WHAT THE TASK REQUIRES:
Only these lines of the data below are wanted: the one with "purple cap [543,125,623,173] -> none", the one with "yellow ring [545,225,612,276]", and any lines between them, each repeated exactly.

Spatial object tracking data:
****
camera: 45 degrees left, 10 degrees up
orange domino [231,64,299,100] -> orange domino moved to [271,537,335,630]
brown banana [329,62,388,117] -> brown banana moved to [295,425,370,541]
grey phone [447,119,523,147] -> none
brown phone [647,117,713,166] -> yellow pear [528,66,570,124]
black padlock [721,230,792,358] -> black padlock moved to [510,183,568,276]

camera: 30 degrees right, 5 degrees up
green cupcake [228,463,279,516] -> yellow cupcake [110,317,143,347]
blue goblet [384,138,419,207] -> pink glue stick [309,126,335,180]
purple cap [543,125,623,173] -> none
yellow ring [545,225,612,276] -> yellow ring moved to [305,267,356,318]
****
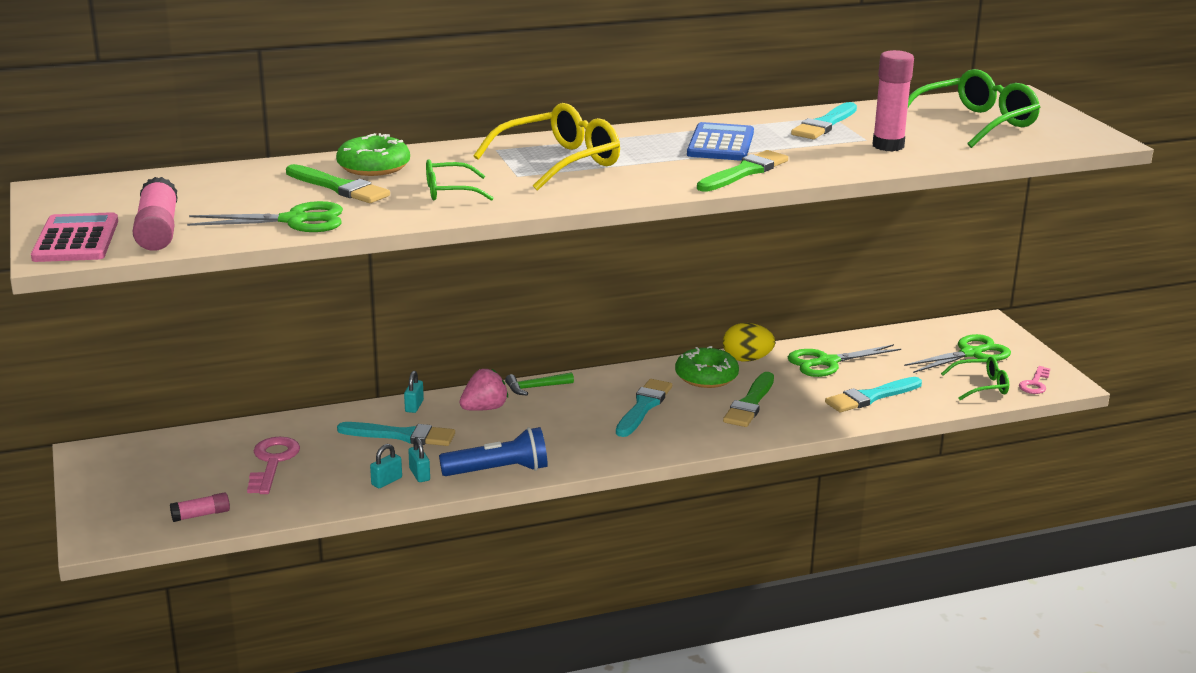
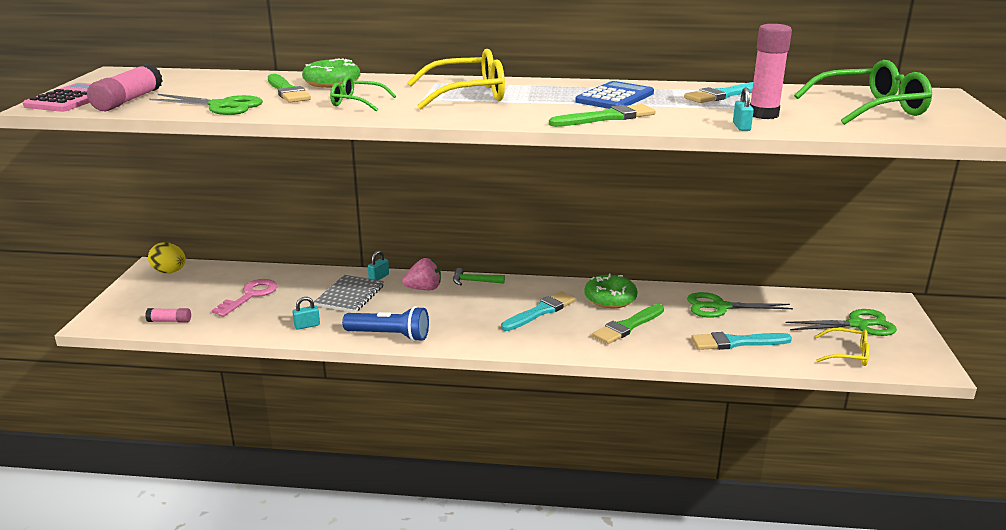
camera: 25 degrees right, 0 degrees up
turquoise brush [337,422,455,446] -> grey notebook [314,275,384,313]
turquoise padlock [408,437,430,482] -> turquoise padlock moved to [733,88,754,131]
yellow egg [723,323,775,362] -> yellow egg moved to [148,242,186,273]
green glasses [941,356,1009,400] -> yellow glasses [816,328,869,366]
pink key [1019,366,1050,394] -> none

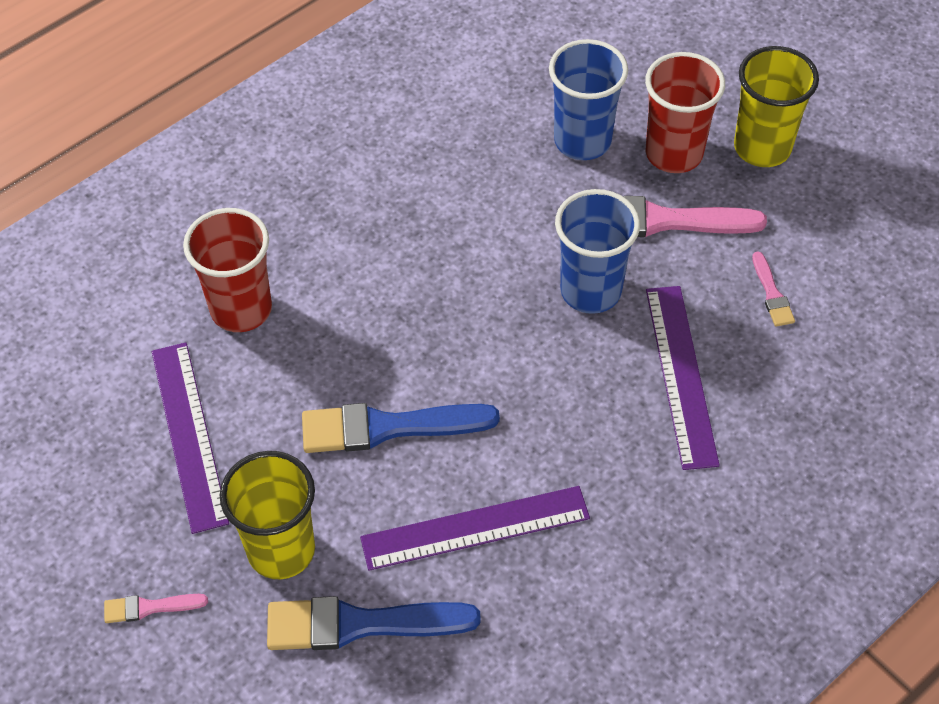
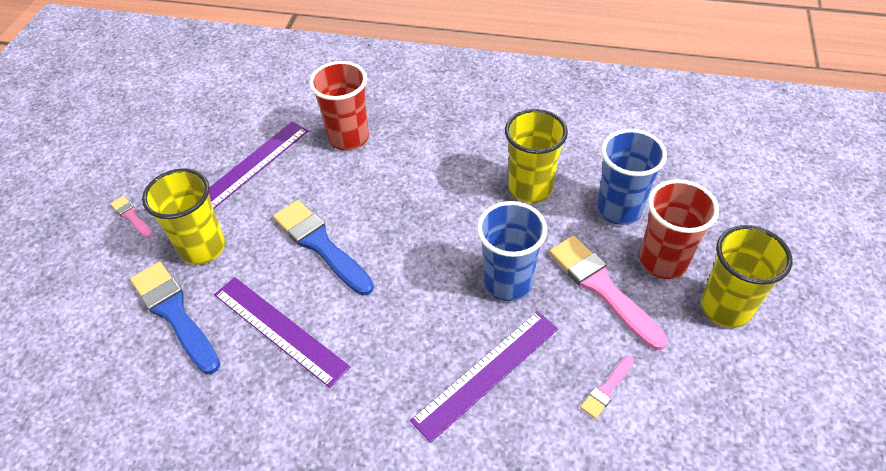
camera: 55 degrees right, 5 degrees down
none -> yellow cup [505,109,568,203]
****
RESPONSE BOX:
purple cap [543,125,623,173] -> none
yellow ring [545,225,612,276] -> yellow ring moved to [305,267,356,318]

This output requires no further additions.